=== DATASET CONTENT ===
------------------------------
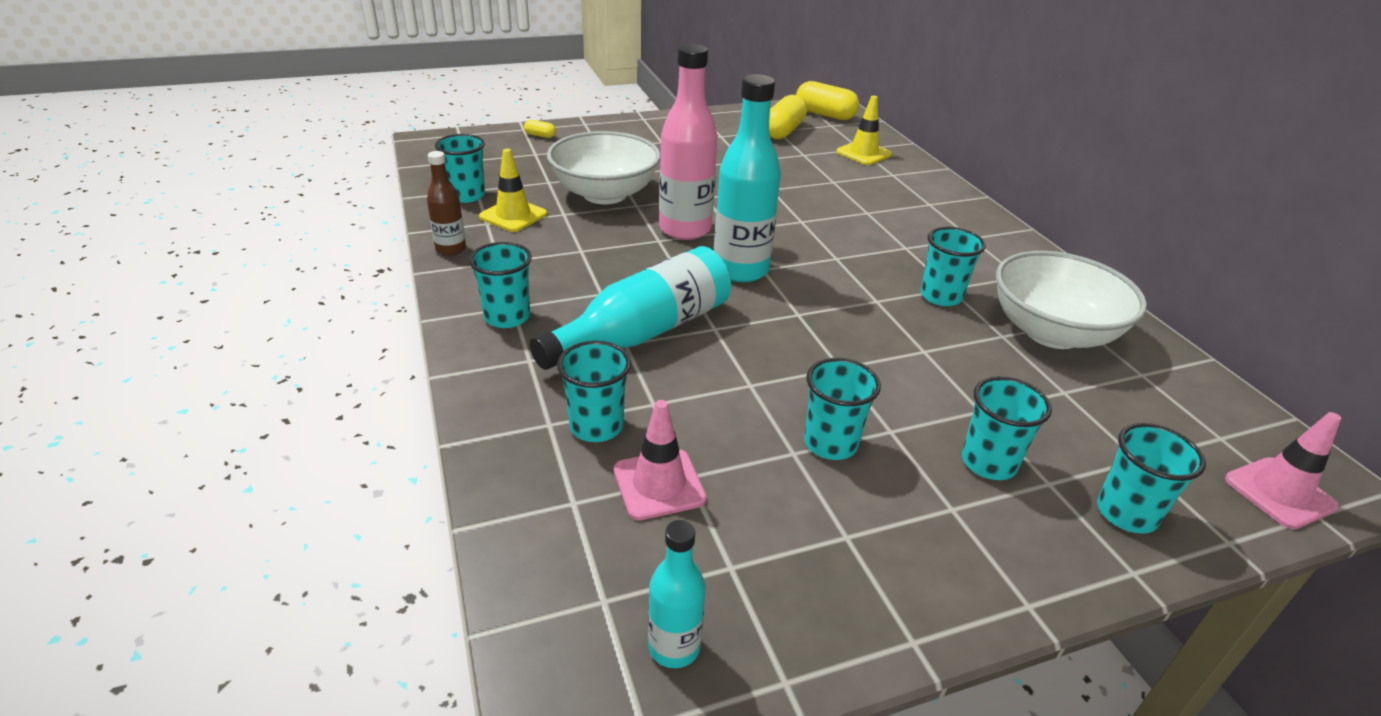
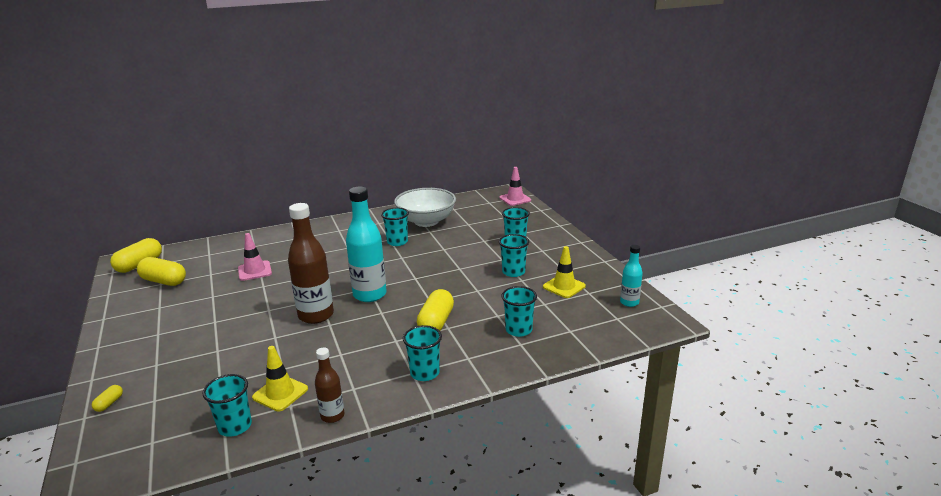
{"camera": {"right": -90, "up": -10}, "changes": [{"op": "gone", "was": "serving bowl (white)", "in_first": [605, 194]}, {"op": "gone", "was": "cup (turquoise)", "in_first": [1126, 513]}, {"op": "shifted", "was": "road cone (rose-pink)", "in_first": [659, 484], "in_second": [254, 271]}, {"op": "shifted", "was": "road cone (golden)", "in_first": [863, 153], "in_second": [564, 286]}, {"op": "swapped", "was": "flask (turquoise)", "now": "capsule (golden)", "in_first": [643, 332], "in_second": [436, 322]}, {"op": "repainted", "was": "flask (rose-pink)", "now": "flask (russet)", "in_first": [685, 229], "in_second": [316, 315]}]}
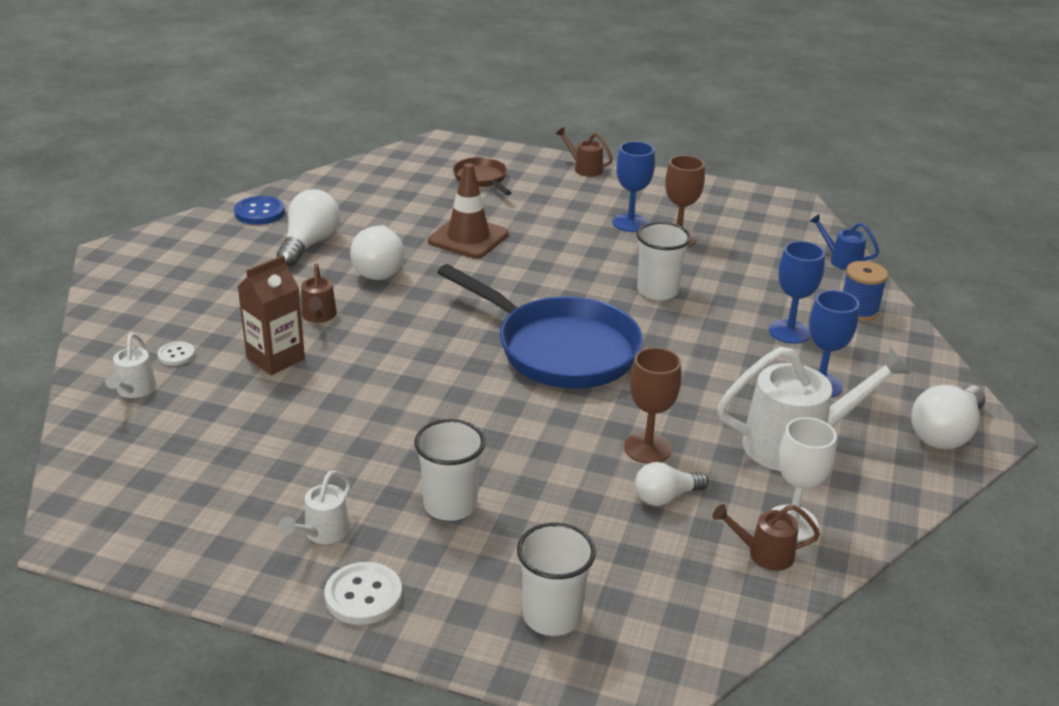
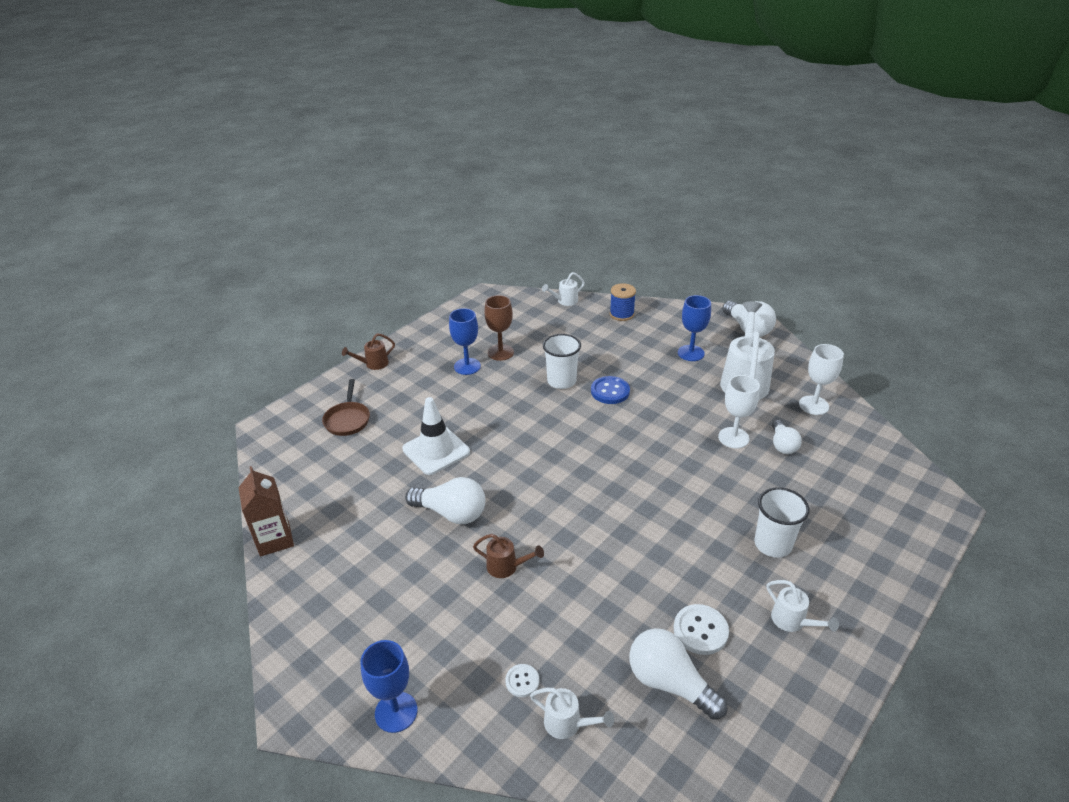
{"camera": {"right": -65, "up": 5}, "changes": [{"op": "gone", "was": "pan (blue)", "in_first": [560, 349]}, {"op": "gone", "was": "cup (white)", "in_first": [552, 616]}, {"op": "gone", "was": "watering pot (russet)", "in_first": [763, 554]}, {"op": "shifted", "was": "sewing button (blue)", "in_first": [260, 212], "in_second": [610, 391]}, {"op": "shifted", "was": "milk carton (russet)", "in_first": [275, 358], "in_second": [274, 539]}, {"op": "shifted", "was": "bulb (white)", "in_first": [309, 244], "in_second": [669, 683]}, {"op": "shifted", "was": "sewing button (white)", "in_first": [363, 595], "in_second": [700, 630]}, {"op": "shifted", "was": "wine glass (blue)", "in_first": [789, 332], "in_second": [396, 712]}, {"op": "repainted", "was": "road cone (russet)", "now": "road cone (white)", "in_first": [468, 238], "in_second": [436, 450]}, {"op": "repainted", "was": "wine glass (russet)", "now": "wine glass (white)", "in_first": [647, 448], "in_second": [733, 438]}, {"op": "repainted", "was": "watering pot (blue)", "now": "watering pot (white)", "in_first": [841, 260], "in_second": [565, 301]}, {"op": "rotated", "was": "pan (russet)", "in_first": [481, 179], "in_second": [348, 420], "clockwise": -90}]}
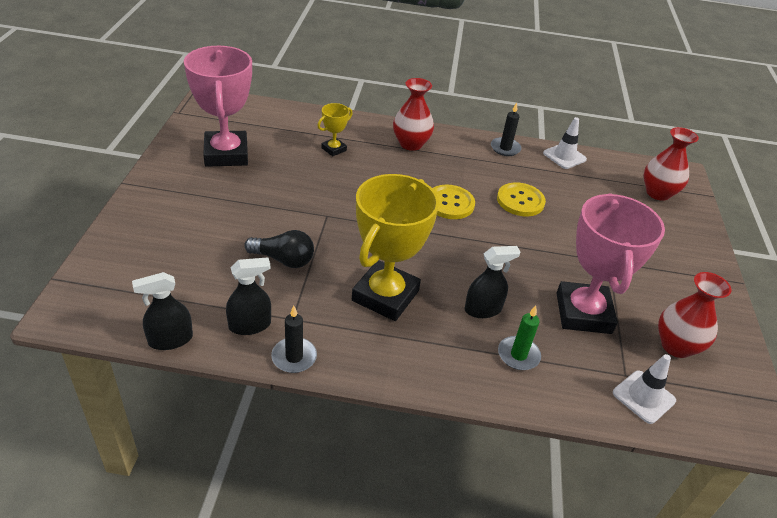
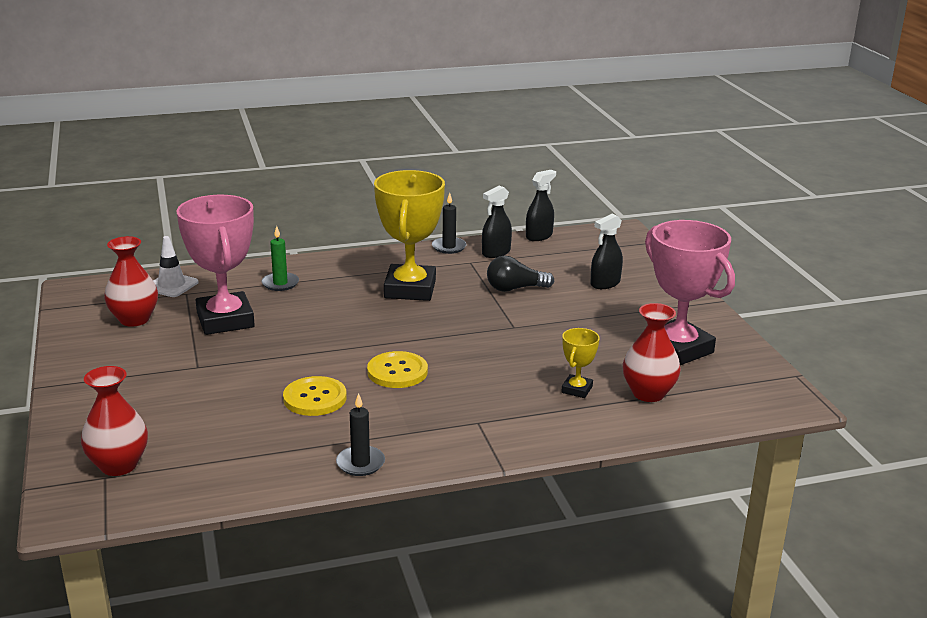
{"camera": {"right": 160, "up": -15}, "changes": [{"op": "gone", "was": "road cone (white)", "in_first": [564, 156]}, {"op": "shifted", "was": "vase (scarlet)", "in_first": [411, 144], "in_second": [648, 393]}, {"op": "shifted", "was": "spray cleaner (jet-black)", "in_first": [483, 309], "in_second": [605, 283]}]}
------------------------------
=== EXERCISE AIM ===
Everything in the listing except the pictures must be reproduced exactly.

=== ANSWER TO THE PROBLEM ===
{"camera": {"right": -90, "up": -10}, "changes": [{"op": "gone", "was": "serving bowl (white)", "in_first": [605, 194]}, {"op": "gone", "was": "cup (turquoise)", "in_first": [1126, 513]}, {"op": "shifted", "was": "road cone (rose-pink)", "in_first": [659, 484], "in_second": [254, 271]}, {"op": "shifted", "was": "road cone (golden)", "in_first": [863, 153], "in_second": [564, 286]}, {"op": "swapped", "was": "flask (turquoise)", "now": "capsule (golden)", "in_first": [643, 332], "in_second": [436, 322]}, {"op": "repainted", "was": "flask (rose-pink)", "now": "flask (russet)", "in_first": [685, 229], "in_second": [316, 315]}]}
{"camera": {"right": -65, "up": 5}, "changes": [{"op": "gone", "was": "pan (blue)", "in_first": [560, 349]}, {"op": "gone", "was": "cup (white)", "in_first": [552, 616]}, {"op": "gone", "was": "watering pot (russet)", "in_first": [763, 554]}, {"op": "shifted", "was": "sewing button (blue)", "in_first": [260, 212], "in_second": [610, 391]}, {"op": "shifted", "was": "milk carton (russet)", "in_first": [275, 358], "in_second": [274, 539]}, {"op": "shifted", "was": "bulb (white)", "in_first": [309, 244], "in_second": [669, 683]}, {"op": "shifted", "was": "sewing button (white)", "in_first": [363, 595], "in_second": [700, 630]}, {"op": "shifted", "was": "wine glass (blue)", "in_first": [789, 332], "in_second": [396, 712]}, {"op": "repainted", "was": "road cone (russet)", "now": "road cone (white)", "in_first": [468, 238], "in_second": [436, 450]}, {"op": "repainted", "was": "wine glass (russet)", "now": "wine glass (white)", "in_first": [647, 448], "in_second": [733, 438]}, {"op": "repainted", "was": "watering pot (blue)", "now": "watering pot (white)", "in_first": [841, 260], "in_second": [565, 301]}, {"op": "rotated", "was": "pan (russet)", "in_first": [481, 179], "in_second": [348, 420], "clockwise": -90}]}
{"camera": {"right": 160, "up": -15}, "changes": [{"op": "gone", "was": "road cone (white)", "in_first": [564, 156]}, {"op": "shifted", "was": "vase (scarlet)", "in_first": [411, 144], "in_second": [648, 393]}, {"op": "shifted", "was": "spray cleaner (jet-black)", "in_first": [483, 309], "in_second": [605, 283]}]}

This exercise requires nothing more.